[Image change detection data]
---

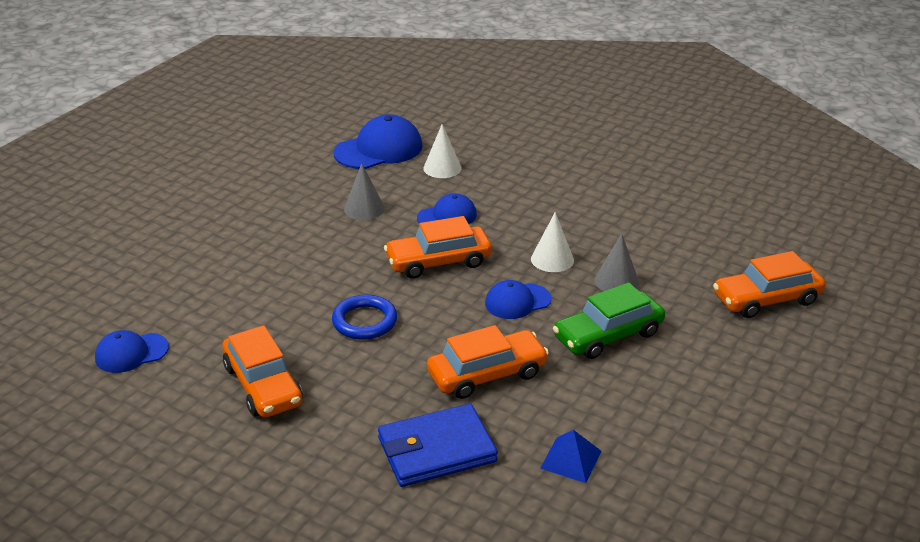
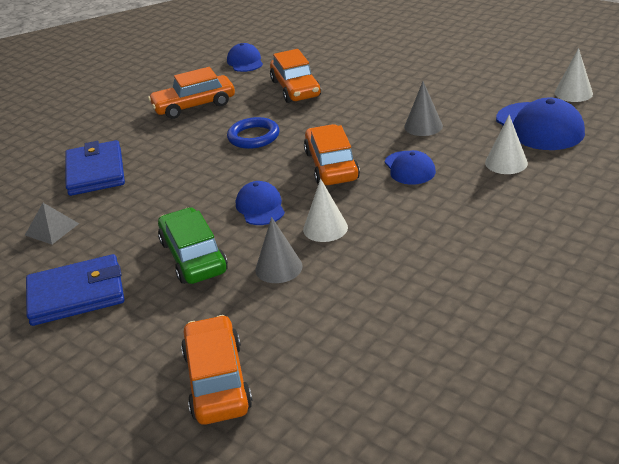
camera: 100 degrees right, 0 degrees up
orange car [427,325,549,399] -> orange car moved to [270,49,321,103]
blue pyramid [540,430,602,483] -> grey pyramid [25,203,79,244]
none -> blue wallet [26,254,124,326]
none -> white cone [555,48,593,102]

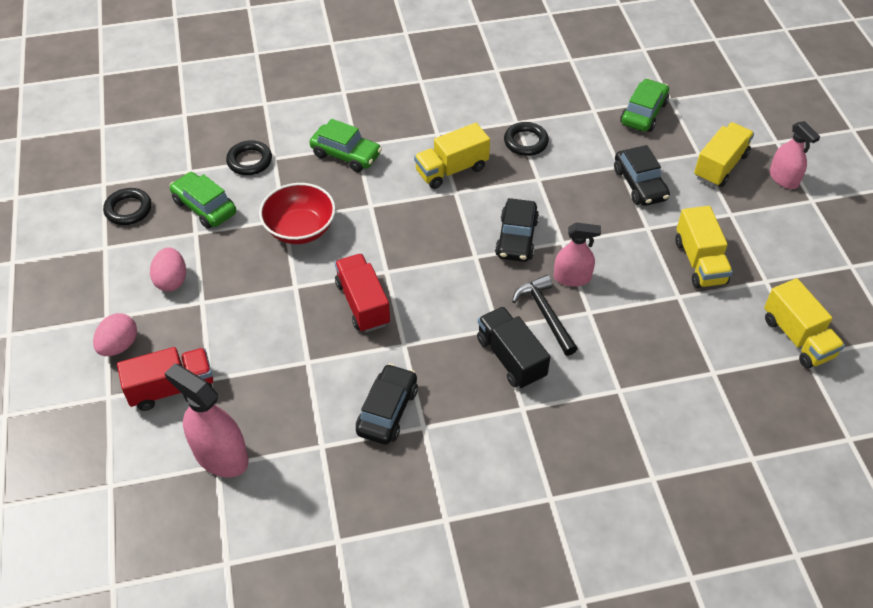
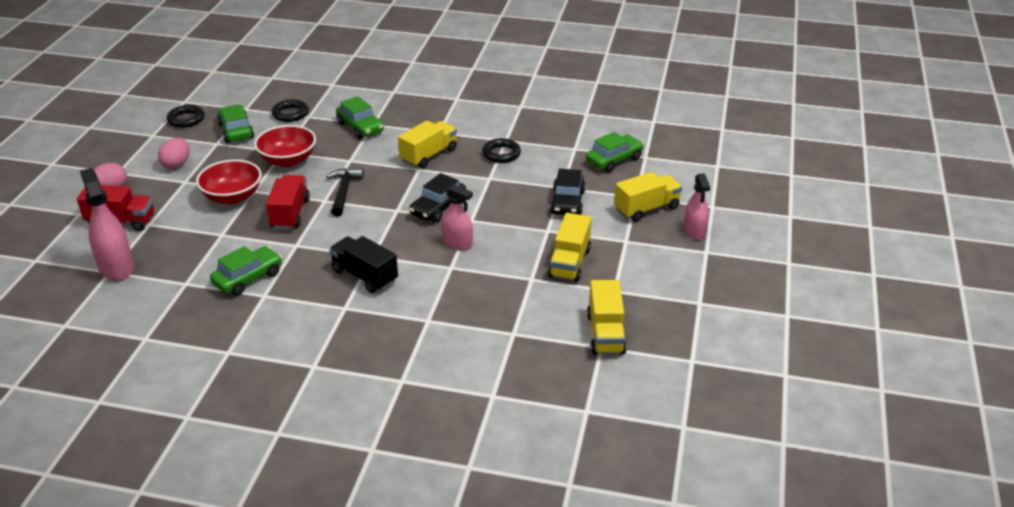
camera: 25 degrees right, 15 degrees down
black car [356,364,418,445] -> green car [210,246,282,296]
yellow truck [414,123,490,189] -> yellow truck turned 135 degrees clockwise [398,120,457,169]
black truck [477,306,550,389] -> black truck turned 45 degrees counterclockwise [329,236,398,293]
black hammer [512,275,578,356] -> black hammer moved to [326,168,364,217]
none -> red bowl [196,159,262,204]

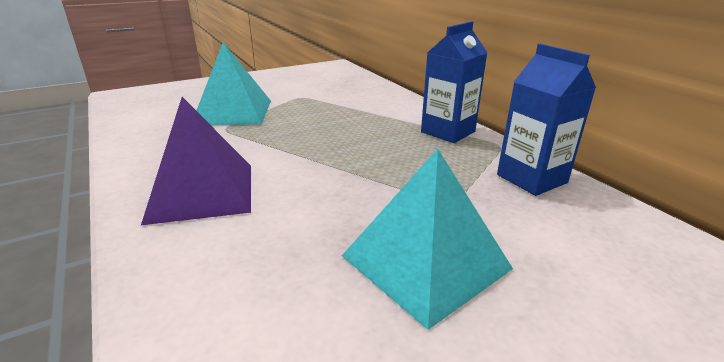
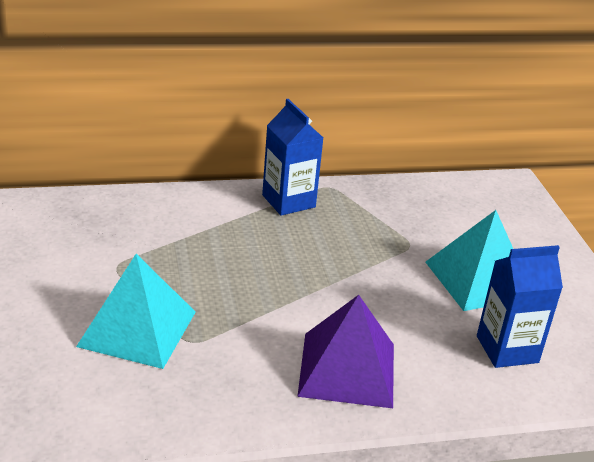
camera: 75 degrees left, 5 degrees up
blue carton [497,44,596,196] -> blue carton moved to [477,245,563,368]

---

### Your task
Excluding the pictures, output every entry above without alteration.

### Answer for this exercise
camera: 100 degrees right, 0 degrees up
orange car [427,325,549,399] -> orange car moved to [270,49,321,103]
blue pyramid [540,430,602,483] -> grey pyramid [25,203,79,244]
none -> blue wallet [26,254,124,326]
none -> white cone [555,48,593,102]

camera: 25 degrees right, 15 degrees down
black car [356,364,418,445] -> green car [210,246,282,296]
yellow truck [414,123,490,189] -> yellow truck turned 135 degrees clockwise [398,120,457,169]
black truck [477,306,550,389] -> black truck turned 45 degrees counterclockwise [329,236,398,293]
black hammer [512,275,578,356] -> black hammer moved to [326,168,364,217]
none -> red bowl [196,159,262,204]

camera: 75 degrees left, 5 degrees up
blue carton [497,44,596,196] -> blue carton moved to [477,245,563,368]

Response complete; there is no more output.